_Work order_
Leave the pictures out and repeat the rest of the data below exactly.

_Material shown_
===
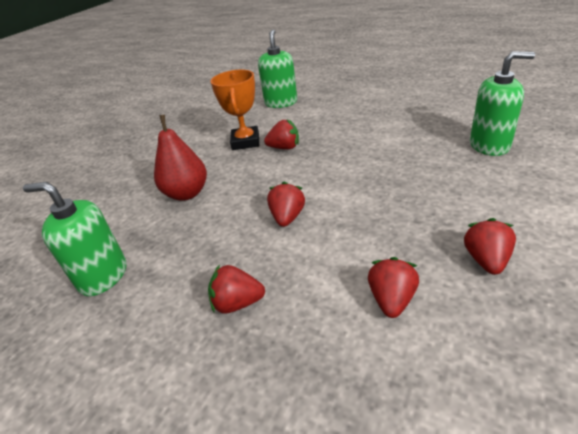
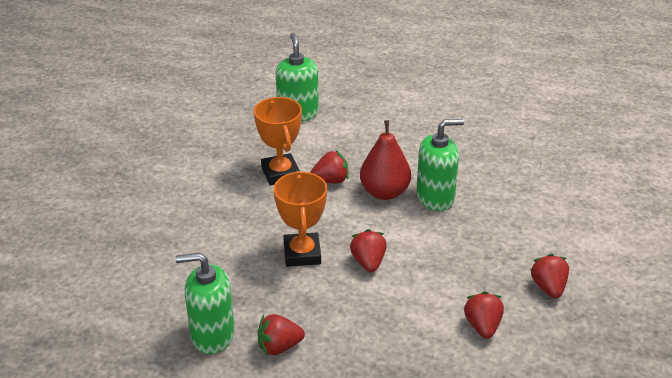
camera: 20 degrees left, 0 degrees up
red pear [154,115,207,201] -> red pear moved to [360,120,411,200]
red strawberry [208,265,265,314] -> red strawberry moved to [258,314,305,355]
green soap dispenser [470,51,535,156] -> green soap dispenser moved to [416,119,464,211]
none -> orange trophy [274,171,327,267]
===
_Written response_
camera: 20 degrees left, 0 degrees up
red pear [154,115,207,201] -> red pear moved to [360,120,411,200]
red strawberry [208,265,265,314] -> red strawberry moved to [258,314,305,355]
green soap dispenser [470,51,535,156] -> green soap dispenser moved to [416,119,464,211]
none -> orange trophy [274,171,327,267]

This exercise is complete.